Reproduce exactly the lines from the one containing "segmentation as SVG." through the last line of the records below, both included, and nothing else.

Rows from a segmentation dataset:
================
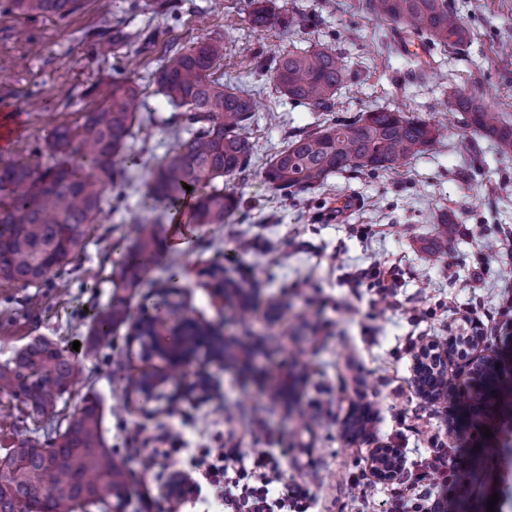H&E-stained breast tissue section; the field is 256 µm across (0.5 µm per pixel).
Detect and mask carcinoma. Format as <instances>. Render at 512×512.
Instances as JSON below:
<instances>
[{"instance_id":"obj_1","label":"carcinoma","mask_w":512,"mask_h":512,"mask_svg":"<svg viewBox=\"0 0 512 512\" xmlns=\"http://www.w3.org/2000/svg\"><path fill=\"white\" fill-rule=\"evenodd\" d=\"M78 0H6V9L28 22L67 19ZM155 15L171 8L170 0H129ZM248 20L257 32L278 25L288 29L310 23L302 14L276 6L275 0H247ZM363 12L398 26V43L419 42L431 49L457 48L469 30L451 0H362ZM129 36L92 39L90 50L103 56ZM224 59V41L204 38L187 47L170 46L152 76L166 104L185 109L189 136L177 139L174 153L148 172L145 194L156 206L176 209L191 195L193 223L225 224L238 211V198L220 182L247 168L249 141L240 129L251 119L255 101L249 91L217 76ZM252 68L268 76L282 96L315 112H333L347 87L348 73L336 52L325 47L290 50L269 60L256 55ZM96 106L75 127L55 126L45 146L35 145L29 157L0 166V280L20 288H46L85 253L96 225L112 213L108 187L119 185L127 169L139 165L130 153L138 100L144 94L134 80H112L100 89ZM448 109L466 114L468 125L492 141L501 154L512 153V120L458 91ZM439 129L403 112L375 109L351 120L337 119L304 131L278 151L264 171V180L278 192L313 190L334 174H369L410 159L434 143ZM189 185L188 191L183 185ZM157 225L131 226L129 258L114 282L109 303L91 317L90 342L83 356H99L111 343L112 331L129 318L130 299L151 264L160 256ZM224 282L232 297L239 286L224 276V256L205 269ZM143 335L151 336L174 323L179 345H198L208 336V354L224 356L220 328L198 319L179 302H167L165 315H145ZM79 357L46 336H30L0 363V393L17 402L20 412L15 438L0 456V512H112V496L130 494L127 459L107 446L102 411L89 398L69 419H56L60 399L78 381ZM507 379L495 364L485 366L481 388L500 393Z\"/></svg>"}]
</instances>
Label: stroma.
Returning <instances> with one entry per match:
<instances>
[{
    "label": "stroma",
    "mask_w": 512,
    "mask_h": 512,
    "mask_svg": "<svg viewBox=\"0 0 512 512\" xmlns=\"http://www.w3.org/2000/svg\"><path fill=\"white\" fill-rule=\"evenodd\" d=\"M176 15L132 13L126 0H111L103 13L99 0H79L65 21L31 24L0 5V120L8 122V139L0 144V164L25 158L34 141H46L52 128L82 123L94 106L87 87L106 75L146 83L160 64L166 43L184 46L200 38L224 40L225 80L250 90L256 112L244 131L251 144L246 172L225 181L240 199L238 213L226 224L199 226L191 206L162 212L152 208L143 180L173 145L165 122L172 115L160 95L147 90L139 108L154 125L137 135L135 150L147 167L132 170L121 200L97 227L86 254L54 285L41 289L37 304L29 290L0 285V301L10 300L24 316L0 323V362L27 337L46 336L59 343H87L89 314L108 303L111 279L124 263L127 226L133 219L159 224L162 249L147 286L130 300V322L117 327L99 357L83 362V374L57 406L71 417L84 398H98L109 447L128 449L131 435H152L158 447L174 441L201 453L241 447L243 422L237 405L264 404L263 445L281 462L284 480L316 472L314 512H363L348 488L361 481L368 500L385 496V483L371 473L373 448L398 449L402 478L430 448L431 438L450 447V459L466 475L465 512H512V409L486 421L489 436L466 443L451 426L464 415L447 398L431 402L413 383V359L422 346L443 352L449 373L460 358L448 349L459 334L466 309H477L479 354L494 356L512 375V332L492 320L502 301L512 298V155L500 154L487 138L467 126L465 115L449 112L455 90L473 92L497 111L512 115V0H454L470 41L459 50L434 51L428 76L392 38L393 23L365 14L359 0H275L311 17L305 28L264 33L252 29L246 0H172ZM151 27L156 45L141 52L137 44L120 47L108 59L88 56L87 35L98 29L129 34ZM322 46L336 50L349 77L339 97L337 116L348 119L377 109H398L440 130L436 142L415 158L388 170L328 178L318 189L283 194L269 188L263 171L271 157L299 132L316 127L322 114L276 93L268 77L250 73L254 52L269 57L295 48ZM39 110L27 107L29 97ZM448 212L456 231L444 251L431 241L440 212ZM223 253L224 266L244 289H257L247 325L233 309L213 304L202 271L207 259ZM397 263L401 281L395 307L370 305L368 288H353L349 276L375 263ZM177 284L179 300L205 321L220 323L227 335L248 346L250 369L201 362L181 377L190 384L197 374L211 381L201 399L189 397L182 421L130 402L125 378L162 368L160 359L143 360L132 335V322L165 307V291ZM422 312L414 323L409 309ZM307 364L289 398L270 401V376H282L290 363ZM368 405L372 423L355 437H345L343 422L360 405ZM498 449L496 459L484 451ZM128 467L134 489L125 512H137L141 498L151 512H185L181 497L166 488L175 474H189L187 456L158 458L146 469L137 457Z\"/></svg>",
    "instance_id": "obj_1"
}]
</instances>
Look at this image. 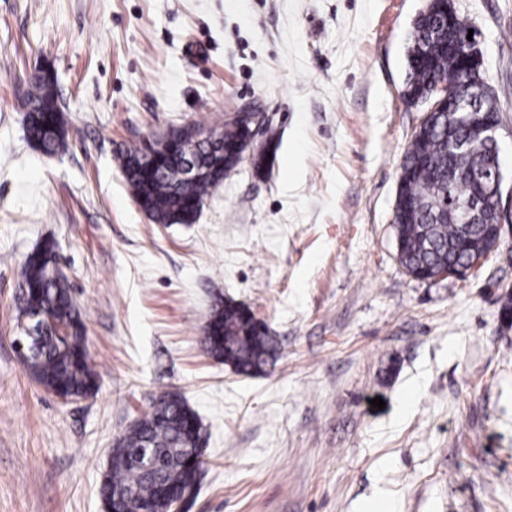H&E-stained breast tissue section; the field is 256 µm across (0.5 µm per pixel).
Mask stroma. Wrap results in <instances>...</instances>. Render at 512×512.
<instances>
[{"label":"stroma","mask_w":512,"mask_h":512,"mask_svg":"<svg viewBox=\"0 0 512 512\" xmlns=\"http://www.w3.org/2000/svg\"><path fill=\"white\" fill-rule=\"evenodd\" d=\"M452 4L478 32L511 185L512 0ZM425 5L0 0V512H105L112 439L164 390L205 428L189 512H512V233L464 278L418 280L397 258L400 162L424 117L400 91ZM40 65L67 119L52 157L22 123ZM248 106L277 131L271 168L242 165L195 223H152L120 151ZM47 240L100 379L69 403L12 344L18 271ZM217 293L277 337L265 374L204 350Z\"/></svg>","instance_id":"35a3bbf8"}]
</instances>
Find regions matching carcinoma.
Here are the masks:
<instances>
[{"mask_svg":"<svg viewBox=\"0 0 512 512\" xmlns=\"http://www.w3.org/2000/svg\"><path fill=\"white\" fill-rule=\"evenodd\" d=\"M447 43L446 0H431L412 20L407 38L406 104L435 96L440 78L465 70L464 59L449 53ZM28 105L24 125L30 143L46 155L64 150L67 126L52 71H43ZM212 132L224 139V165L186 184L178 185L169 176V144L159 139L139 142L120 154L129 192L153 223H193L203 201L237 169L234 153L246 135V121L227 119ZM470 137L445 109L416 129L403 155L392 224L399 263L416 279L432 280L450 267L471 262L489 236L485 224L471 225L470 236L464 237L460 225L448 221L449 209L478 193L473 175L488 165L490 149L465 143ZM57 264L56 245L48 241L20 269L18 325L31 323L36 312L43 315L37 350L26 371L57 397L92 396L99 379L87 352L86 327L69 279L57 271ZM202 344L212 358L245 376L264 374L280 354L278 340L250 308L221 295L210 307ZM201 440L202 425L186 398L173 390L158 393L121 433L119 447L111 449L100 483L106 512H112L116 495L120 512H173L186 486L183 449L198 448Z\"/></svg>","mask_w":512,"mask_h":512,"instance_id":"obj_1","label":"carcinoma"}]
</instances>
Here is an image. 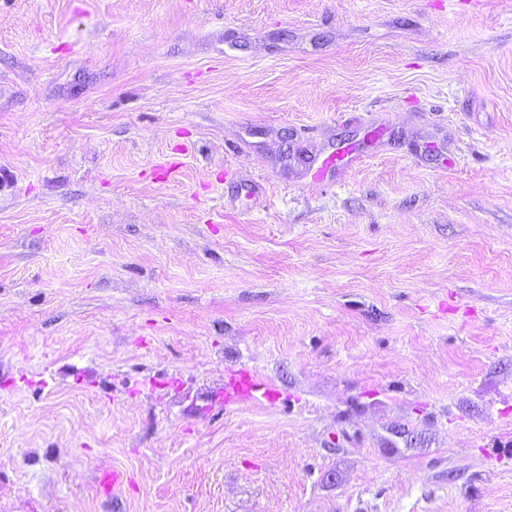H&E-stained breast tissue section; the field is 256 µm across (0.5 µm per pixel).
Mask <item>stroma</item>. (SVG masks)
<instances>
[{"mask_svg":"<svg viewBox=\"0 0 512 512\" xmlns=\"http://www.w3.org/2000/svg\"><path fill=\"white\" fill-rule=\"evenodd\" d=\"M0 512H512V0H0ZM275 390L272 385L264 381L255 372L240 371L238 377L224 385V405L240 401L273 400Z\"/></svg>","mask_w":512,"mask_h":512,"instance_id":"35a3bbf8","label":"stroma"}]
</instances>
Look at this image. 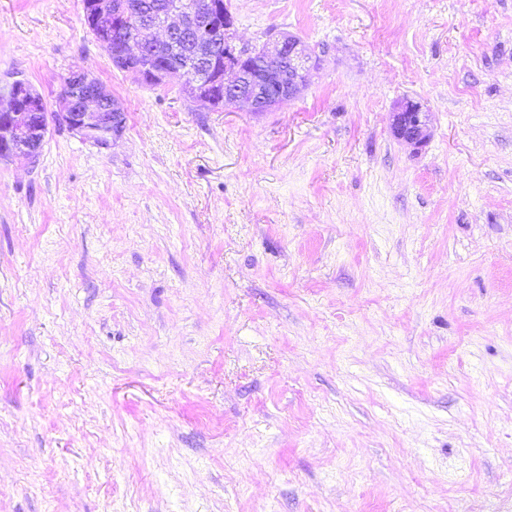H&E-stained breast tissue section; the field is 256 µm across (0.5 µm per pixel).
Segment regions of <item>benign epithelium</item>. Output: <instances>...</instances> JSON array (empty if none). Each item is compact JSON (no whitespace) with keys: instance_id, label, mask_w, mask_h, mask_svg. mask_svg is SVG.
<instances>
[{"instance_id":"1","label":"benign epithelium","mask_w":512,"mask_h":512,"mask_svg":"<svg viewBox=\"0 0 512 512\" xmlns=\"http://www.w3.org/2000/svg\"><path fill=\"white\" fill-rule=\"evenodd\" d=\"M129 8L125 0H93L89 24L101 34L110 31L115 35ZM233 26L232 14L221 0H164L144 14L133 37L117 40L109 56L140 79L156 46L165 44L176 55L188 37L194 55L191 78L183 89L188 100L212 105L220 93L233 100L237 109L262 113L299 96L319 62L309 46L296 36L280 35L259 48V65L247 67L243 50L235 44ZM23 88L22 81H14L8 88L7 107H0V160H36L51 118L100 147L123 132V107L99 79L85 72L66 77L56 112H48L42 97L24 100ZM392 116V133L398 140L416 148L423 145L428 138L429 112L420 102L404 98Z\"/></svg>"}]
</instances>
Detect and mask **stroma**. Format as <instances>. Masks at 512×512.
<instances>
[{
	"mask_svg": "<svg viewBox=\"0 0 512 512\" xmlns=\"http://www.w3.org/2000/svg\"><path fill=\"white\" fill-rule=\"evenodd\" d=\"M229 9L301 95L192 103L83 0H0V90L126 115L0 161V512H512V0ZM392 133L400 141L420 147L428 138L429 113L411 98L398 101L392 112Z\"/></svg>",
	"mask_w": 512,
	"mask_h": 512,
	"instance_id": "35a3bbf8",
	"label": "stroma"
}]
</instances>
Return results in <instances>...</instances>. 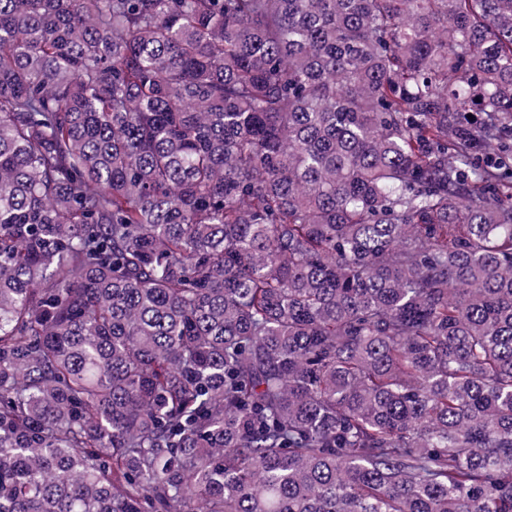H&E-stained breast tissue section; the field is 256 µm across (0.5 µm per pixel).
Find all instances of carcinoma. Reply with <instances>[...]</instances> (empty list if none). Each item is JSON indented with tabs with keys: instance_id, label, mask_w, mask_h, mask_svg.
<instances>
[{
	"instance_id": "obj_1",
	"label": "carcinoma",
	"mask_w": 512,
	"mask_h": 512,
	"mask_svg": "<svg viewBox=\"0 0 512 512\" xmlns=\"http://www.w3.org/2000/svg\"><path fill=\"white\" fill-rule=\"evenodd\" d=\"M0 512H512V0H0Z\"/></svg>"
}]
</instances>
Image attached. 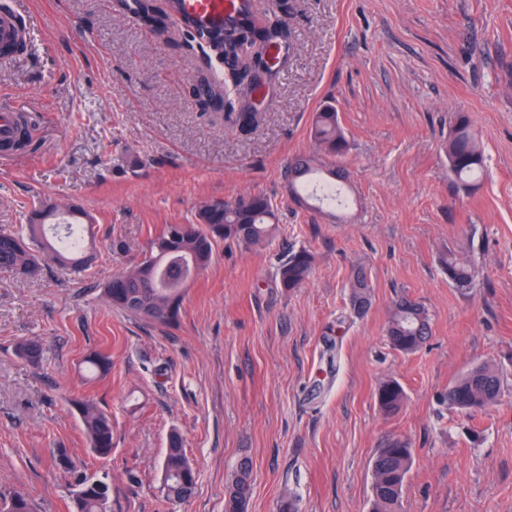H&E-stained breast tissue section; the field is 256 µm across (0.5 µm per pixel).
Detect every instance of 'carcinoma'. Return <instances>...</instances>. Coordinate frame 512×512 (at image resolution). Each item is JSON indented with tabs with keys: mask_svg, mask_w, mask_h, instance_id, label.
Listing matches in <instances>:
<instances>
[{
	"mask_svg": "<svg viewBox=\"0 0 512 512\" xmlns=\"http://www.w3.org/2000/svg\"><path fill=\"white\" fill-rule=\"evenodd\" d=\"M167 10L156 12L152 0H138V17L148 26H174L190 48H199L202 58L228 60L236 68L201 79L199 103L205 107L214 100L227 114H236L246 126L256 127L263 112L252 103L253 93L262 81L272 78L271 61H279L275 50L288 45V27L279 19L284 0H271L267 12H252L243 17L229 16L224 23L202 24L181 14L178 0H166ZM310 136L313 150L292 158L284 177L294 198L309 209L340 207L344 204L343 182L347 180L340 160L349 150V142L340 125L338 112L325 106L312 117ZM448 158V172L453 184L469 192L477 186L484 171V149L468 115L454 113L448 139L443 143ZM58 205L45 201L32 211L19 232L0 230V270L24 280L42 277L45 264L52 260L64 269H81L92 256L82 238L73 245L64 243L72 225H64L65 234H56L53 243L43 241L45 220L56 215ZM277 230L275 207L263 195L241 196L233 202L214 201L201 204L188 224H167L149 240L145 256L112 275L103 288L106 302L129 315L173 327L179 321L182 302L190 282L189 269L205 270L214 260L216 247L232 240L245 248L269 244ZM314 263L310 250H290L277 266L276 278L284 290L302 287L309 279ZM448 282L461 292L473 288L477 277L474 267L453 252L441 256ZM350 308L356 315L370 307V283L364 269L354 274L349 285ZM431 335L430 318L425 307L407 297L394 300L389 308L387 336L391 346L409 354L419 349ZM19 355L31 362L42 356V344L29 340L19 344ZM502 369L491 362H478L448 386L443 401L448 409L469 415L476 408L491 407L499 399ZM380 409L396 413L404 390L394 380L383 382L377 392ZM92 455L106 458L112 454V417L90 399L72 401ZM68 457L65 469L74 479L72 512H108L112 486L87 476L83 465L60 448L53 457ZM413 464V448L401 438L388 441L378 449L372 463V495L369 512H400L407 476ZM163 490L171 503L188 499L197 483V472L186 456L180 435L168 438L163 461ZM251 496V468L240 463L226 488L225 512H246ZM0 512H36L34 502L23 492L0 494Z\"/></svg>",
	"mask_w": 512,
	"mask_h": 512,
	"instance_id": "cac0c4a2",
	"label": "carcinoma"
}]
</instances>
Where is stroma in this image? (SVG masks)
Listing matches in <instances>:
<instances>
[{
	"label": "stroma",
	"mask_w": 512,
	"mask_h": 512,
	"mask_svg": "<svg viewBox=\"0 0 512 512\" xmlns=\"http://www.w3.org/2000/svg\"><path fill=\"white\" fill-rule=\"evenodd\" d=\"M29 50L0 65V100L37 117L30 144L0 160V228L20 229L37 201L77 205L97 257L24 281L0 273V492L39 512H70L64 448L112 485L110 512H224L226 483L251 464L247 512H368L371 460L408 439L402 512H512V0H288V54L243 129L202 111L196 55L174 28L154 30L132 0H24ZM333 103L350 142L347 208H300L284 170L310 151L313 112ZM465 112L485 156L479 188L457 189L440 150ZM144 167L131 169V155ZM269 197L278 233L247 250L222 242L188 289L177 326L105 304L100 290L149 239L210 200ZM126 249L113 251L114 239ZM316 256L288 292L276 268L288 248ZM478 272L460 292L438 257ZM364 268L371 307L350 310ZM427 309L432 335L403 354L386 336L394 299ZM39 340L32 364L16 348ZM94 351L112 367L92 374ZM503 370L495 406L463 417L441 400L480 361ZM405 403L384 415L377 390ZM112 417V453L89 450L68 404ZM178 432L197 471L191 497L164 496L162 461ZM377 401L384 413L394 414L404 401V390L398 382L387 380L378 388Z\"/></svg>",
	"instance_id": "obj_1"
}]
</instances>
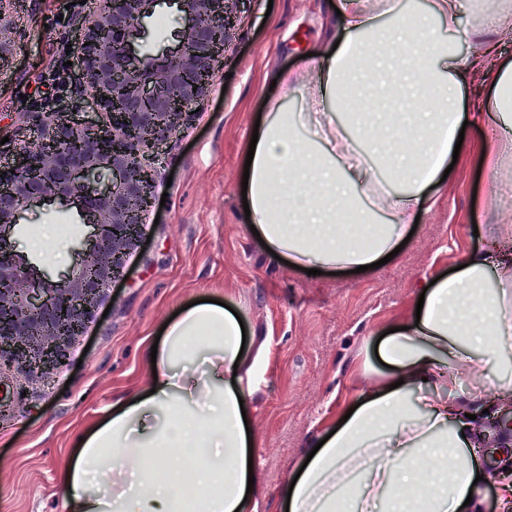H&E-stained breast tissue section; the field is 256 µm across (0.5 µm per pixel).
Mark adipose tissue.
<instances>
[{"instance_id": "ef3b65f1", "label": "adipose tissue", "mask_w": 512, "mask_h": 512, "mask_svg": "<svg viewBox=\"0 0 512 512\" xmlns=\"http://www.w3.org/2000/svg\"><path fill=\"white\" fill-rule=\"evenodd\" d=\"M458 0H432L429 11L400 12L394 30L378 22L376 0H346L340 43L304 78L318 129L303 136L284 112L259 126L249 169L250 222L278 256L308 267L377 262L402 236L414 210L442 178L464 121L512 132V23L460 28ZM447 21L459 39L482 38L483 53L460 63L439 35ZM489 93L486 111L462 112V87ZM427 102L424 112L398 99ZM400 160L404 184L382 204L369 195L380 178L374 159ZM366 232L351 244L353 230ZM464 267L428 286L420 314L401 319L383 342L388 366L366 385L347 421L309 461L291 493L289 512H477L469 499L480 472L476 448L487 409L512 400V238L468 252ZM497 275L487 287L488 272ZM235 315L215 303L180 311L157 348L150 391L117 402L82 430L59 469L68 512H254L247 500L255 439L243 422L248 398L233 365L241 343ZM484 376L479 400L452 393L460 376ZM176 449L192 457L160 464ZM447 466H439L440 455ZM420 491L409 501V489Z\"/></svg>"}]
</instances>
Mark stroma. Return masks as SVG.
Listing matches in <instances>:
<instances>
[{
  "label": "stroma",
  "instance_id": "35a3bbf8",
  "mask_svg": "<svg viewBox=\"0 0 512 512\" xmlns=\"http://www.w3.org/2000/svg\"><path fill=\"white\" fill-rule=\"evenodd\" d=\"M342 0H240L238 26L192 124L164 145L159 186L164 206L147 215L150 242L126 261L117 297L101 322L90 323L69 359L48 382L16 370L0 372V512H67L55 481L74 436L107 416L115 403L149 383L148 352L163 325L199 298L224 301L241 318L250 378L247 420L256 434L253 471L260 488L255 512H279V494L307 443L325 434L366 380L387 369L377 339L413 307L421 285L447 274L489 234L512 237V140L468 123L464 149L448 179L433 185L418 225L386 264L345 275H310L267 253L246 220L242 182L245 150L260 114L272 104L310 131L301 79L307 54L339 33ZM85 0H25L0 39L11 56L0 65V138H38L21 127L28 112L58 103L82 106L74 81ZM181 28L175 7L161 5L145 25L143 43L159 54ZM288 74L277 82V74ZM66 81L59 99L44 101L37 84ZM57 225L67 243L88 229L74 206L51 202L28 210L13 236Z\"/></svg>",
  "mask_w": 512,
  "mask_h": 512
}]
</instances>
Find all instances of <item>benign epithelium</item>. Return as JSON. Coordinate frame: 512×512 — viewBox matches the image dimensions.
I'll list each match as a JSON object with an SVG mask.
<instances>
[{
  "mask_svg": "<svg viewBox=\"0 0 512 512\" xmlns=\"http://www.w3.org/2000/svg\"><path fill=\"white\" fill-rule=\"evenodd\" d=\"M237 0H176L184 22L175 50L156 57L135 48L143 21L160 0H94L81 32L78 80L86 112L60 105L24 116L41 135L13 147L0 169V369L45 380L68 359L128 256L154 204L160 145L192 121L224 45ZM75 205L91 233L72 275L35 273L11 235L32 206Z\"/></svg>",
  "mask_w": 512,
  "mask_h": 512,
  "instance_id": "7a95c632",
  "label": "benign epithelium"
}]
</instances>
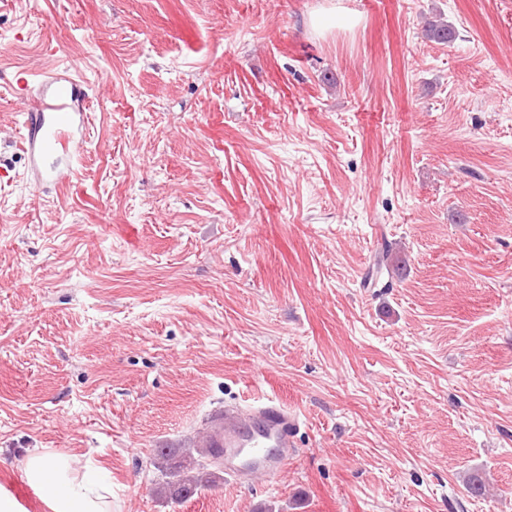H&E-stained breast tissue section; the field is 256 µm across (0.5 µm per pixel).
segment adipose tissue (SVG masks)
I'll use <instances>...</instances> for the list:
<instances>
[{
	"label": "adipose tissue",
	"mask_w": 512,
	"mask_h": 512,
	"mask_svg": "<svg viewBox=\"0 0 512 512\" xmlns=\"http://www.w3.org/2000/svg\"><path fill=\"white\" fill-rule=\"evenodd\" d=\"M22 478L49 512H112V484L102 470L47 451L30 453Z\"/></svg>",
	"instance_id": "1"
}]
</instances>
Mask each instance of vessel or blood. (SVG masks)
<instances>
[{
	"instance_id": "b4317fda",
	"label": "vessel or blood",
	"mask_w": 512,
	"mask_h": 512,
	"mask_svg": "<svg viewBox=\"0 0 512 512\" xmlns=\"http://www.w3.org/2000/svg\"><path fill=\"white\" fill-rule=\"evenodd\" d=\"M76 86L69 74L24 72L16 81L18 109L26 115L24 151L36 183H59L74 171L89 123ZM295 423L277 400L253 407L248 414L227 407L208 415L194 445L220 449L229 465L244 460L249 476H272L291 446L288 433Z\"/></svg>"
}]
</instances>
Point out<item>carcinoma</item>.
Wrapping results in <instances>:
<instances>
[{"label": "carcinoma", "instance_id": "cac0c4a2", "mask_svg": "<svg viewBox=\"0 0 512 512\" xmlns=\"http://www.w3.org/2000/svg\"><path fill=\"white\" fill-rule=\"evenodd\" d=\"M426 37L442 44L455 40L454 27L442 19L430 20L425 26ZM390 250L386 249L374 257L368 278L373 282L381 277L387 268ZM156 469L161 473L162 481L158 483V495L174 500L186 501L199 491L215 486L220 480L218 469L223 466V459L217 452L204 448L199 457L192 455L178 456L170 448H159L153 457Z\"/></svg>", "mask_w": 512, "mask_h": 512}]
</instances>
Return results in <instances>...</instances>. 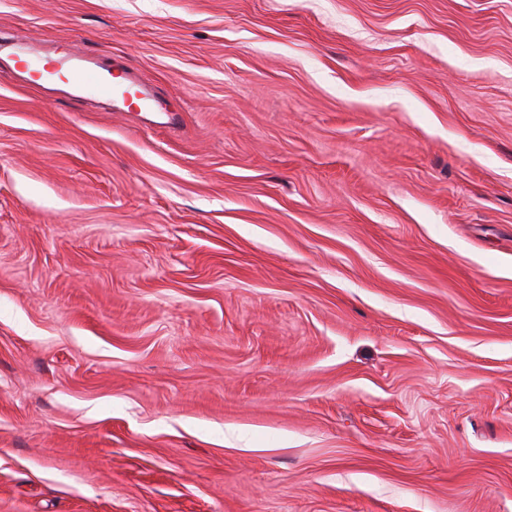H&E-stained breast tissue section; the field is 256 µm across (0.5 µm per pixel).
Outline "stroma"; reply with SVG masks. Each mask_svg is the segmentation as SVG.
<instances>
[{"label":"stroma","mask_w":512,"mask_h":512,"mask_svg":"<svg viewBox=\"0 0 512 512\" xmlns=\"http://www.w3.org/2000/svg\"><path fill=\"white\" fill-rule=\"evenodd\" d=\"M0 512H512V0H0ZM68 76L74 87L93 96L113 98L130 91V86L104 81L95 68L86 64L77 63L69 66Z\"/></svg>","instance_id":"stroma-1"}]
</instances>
================
## Reply
Outline "stroma"; reply with SVG masks. Each mask_svg is the segmentation as SVG.
<instances>
[{"label":"stroma","mask_w":512,"mask_h":512,"mask_svg":"<svg viewBox=\"0 0 512 512\" xmlns=\"http://www.w3.org/2000/svg\"><path fill=\"white\" fill-rule=\"evenodd\" d=\"M0 512H512V0H0ZM68 76L74 87L93 96L113 98L130 91V86L104 81L95 68L86 64L77 63L69 66Z\"/></svg>","instance_id":"stroma-1"}]
</instances>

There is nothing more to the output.